__What needs to be done__. Lay out every line of the entries below as a Markdown table with the columns No. and Text, one row per line. Skip blank lines and omit the pictures.

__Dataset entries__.
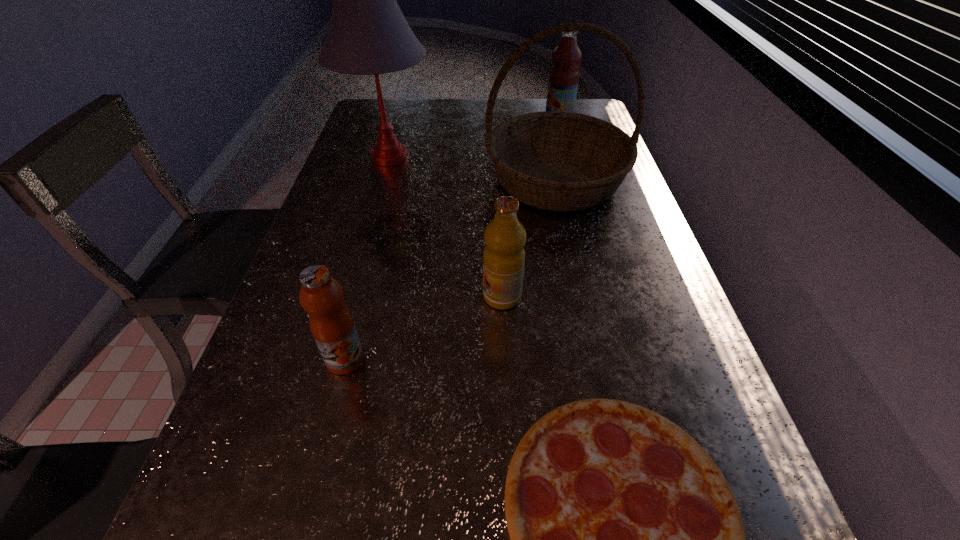
This screenshot has width=960, height=540. What are the coordinates of `vacant point located 0.220m on the front label of the rightmost fruit juice` in the screenshot? It's located at (483, 117).

Identify the location of free region located 0.330m on the front label of the rightmost fruit juice. (452, 117).

Identify the location of vacant space located 0.360m on the front label of the rightmost fruit juice. (444, 117).

Where is `vacant space located on the front label of the second fruit juice from right to left`? vacant space located on the front label of the second fruit juice from right to left is located at coordinates (445, 296).

You are a GUI agent. You are given a task and a screenshot of the screen. Output one action in this format:
    pyautogui.click(x=<x>, y=<y>)
    Task: Click on the vacant space located 0.380m on the front label of the second fruit juice from right to left
    
    Given the screenshot: What is the action you would take?
    pyautogui.click(x=307, y=296)

I want to click on free space located on the front label of the second fruit juice from right to left, so click(x=349, y=296).

Find the location of a particular element. The width and height of the screenshot is (960, 540). free spot located 0.170m on the front label of the nearest fruit juice is located at coordinates (317, 469).

Where is `object at the far edge`? The height and width of the screenshot is (540, 960). object at the far edge is located at coordinates 564,75.

I want to click on table lamp that is at the left edge, so click(x=368, y=34).

Locate an element on the screen. fruit juice present at the left edge is located at coordinates (331, 323).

__Output for this task__.
| No. | Text |
|---|---|
| 1 | This screenshot has width=960, height=540. What are the coordinates of `vacant point located 0.220m on the front label of the rightmost fruit juice` in the screenshot? It's located at (483, 117). |
| 2 | Identify the location of free region located 0.330m on the front label of the rightmost fruit juice. (452, 117). |
| 3 | Identify the location of vacant space located 0.360m on the front label of the rightmost fruit juice. (444, 117). |
| 4 | Where is `vacant space located on the front label of the second fruit juice from right to left`? vacant space located on the front label of the second fruit juice from right to left is located at coordinates (445, 296). |
| 5 | You are a GUI agent. You are given a task and a screenshot of the screen. Output one action in this format: |
| 6 |     pyautogui.click(x=<x>, y=<y>) |
| 7 |     Task: Click on the vacant space located 0.380m on the front label of the second fruit juice from right to left |
| 8 |     Given the screenshot: What is the action you would take? |
| 9 |     pyautogui.click(x=307, y=296) |
| 10 | I want to click on free space located on the front label of the second fruit juice from right to left, so click(x=349, y=296). |
| 11 | Find the location of a particular element. The width and height of the screenshot is (960, 540). free spot located 0.170m on the front label of the nearest fruit juice is located at coordinates (317, 469). |
| 12 | Where is `object at the far edge`? The height and width of the screenshot is (540, 960). object at the far edge is located at coordinates 564,75. |
| 13 | I want to click on table lamp that is at the left edge, so click(x=368, y=34). |
| 14 | Locate an element on the screen. fruit juice present at the left edge is located at coordinates (331, 323). |